- Work required
Collect all lines from the records below that include the word "carcinoma".

- Dataset records
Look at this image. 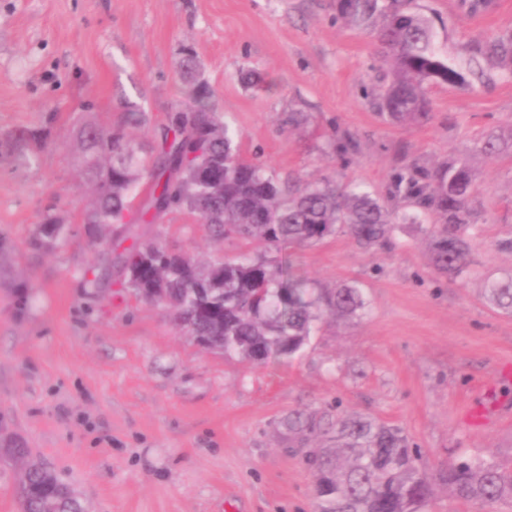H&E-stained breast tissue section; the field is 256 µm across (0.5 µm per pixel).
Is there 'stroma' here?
Segmentation results:
<instances>
[{"label": "stroma", "mask_w": 512, "mask_h": 512, "mask_svg": "<svg viewBox=\"0 0 512 512\" xmlns=\"http://www.w3.org/2000/svg\"><path fill=\"white\" fill-rule=\"evenodd\" d=\"M432 20L439 52L466 67L469 45L512 30V0H413ZM192 45L218 111L280 176H325L375 188L393 169L438 165L469 152L479 188L477 263L450 283L428 266L419 225H398L393 249L367 252L338 234L296 252L306 277L362 285L369 313L325 318L292 359L253 366L180 332L170 310L123 288H87L98 259L81 221L91 191L72 131L82 121L147 113L153 143L181 96L180 52ZM386 81L370 35L336 17L335 0H0V132L54 114L35 162L0 157V238L12 278L0 282V424L81 498L86 512H315L308 454L282 421L303 408H335L399 427L428 474L460 456L512 457V414L477 430L462 411L484 394L512 407V317L489 306L485 279L512 268L498 250L512 237V156L472 146L488 128L512 127V77L430 90L432 117L402 126L378 114ZM310 113L319 134L289 131ZM355 132L349 161L323 153V132ZM73 226L49 253L28 240L49 205ZM207 260L236 257L189 214L140 228Z\"/></svg>", "instance_id": "stroma-1"}]
</instances>
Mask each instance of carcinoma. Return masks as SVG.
<instances>
[{
  "label": "carcinoma",
  "instance_id": "carcinoma-1",
  "mask_svg": "<svg viewBox=\"0 0 512 512\" xmlns=\"http://www.w3.org/2000/svg\"><path fill=\"white\" fill-rule=\"evenodd\" d=\"M410 0H336V17L370 34L390 82L377 98L379 115L400 125L430 115V88L467 82V74L500 68L512 76V30L468 48L463 71L435 47L434 32ZM185 84L176 110L165 115L151 162L129 129L148 123L132 110L116 123L87 121L74 131V147L93 197L82 220L91 240L115 236L114 256L84 271L83 285L99 288L119 268V286L141 300L165 306L176 325L202 346L265 363L292 357L308 345L325 316L361 319L368 302L357 284L328 289L300 276L293 251L341 232L369 252L395 245L399 224H426L430 266L450 281L464 279L475 262L480 230L473 216L478 186L469 156L435 167L403 168L384 190H367L330 178H282L245 155L238 133L217 111L194 48L183 47L179 61ZM54 114L39 127H20L0 137V150L26 157L46 145ZM326 147L347 158L358 149L356 135L339 127L326 134ZM512 149V132L485 131L474 150L501 155ZM148 182L138 210V188ZM186 211L216 241L236 239L244 251L232 259L201 261L157 241H138V224H156ZM72 228L52 205L29 239L31 248L51 252ZM132 240L128 247L123 246ZM485 298L512 315V274L487 281ZM288 435H334L336 447L309 458L314 474L316 512H423L432 483L418 466L421 450L396 426L360 415L328 410L292 411L283 420ZM4 455L27 461L15 492L21 512H85L68 487L45 491L58 480L30 450L10 448ZM440 482L460 503L479 502L487 512L512 504V461L474 456L448 463Z\"/></svg>",
  "mask_w": 512,
  "mask_h": 512
}]
</instances>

- Result of this task
Mask each instance of carcinoma. Return masks as SVG.
  "label": "carcinoma",
  "instance_id": "carcinoma-1",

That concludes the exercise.